Records to use:
-- -- --
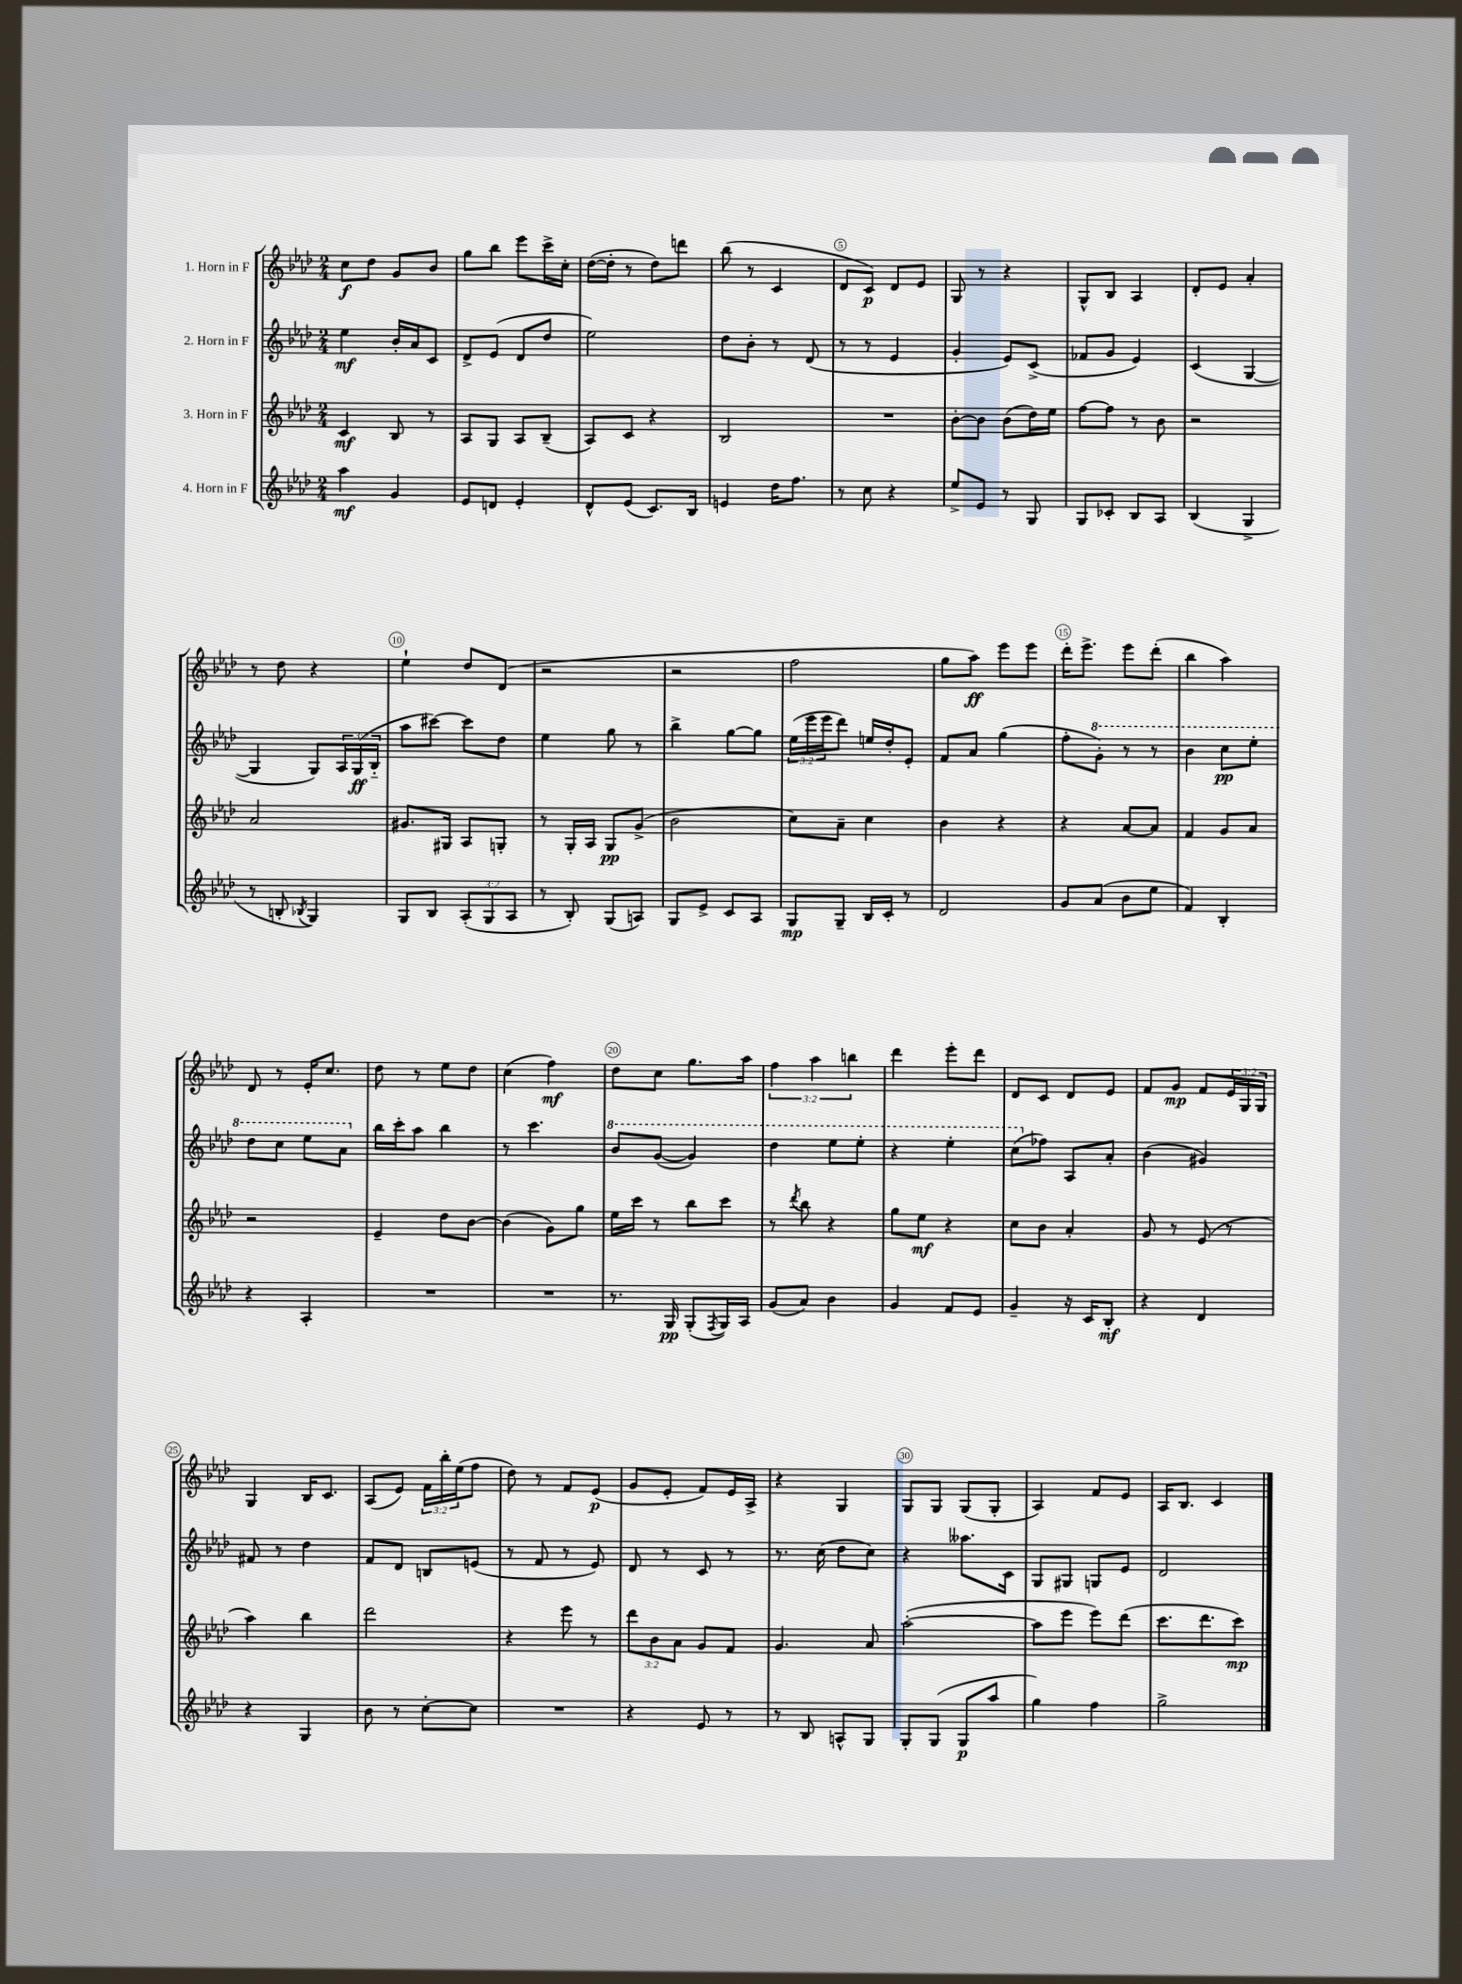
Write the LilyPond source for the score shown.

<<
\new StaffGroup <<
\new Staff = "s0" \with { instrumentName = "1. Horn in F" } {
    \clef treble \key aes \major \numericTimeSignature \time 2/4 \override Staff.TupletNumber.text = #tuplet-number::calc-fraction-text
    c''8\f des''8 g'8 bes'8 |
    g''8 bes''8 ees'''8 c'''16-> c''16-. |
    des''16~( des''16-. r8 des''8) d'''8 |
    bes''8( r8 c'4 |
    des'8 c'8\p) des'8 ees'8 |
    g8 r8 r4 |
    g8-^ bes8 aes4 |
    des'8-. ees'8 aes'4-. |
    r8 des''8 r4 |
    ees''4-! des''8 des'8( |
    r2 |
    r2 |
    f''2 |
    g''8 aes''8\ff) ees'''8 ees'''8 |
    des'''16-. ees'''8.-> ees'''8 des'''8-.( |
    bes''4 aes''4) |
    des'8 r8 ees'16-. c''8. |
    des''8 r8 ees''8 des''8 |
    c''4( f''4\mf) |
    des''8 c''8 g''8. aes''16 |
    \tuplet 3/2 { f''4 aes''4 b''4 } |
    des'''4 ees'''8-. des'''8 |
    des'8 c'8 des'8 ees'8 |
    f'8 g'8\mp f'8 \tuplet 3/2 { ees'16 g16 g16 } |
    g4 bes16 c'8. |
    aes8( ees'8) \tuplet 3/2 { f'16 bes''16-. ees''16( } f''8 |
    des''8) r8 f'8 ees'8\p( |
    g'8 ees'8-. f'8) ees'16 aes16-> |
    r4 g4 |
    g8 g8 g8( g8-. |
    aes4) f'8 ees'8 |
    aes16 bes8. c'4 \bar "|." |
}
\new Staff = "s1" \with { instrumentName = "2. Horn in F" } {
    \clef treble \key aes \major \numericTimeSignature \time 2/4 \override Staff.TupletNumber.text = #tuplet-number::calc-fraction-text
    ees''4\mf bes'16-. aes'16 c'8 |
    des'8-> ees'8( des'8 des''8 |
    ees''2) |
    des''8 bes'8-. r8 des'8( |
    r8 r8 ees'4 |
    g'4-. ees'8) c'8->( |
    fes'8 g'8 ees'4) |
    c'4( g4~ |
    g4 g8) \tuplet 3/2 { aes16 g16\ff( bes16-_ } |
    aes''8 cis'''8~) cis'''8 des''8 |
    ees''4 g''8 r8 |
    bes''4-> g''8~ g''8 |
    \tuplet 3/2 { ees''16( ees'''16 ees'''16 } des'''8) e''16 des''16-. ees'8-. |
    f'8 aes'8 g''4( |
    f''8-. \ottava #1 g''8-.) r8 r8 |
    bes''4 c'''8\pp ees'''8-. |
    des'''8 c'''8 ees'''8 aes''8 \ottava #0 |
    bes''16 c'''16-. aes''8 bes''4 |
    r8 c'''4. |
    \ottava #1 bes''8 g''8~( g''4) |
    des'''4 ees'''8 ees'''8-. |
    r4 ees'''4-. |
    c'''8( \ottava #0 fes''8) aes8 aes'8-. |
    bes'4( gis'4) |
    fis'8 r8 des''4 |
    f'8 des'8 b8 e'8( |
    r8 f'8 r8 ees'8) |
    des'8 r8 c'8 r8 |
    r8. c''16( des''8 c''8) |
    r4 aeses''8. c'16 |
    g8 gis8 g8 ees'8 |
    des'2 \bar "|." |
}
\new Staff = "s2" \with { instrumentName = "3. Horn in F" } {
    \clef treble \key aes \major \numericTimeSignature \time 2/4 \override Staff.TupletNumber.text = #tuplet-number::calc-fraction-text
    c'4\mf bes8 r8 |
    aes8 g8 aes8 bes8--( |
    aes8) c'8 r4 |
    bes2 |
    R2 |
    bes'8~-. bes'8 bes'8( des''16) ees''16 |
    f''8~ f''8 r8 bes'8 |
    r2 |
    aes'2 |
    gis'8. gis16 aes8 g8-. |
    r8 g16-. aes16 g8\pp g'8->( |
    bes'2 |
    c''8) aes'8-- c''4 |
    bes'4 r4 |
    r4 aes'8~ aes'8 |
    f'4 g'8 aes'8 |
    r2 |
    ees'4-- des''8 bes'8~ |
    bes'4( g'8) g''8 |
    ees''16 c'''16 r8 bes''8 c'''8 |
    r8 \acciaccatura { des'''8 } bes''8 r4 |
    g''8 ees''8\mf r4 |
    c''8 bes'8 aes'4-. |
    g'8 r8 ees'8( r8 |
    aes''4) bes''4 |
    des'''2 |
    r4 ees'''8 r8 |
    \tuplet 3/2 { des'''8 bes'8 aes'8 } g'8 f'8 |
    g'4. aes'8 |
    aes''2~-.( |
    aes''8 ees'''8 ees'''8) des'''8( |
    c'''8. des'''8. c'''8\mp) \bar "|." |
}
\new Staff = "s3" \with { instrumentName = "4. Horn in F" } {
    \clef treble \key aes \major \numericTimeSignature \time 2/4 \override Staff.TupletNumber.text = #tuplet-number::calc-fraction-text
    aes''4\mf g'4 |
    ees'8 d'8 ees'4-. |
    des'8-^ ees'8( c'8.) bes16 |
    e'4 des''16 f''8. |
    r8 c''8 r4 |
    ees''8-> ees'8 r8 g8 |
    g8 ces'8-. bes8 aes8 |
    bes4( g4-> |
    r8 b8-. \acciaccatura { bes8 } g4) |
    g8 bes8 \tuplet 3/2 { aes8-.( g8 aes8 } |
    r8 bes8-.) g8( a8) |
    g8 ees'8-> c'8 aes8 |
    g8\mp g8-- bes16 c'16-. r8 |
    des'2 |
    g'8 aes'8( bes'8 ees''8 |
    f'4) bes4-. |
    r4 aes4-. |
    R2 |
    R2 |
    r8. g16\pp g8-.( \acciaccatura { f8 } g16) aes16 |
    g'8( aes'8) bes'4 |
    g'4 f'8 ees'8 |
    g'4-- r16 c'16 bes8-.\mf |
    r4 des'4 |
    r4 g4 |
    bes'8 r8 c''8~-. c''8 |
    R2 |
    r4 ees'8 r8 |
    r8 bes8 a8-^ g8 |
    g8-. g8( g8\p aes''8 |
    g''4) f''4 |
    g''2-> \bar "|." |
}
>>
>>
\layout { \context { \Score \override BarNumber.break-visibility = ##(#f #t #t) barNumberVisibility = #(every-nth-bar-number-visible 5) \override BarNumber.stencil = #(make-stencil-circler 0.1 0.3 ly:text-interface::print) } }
-- -- --
Prompt: Select every line in the items above that contains the string "ottava", matching case exactly.

Solution to this exercise:
    f''8-. \ottava #1 g''8-.) r8 r8 |
    des'''8 c'''8 ees'''8 aes''8 \ottava #0 |
    \ottava #1 bes''8 g''8~( g''4) |
    c'''8( \ottava #0 fes''8) aes8 aes'8-. |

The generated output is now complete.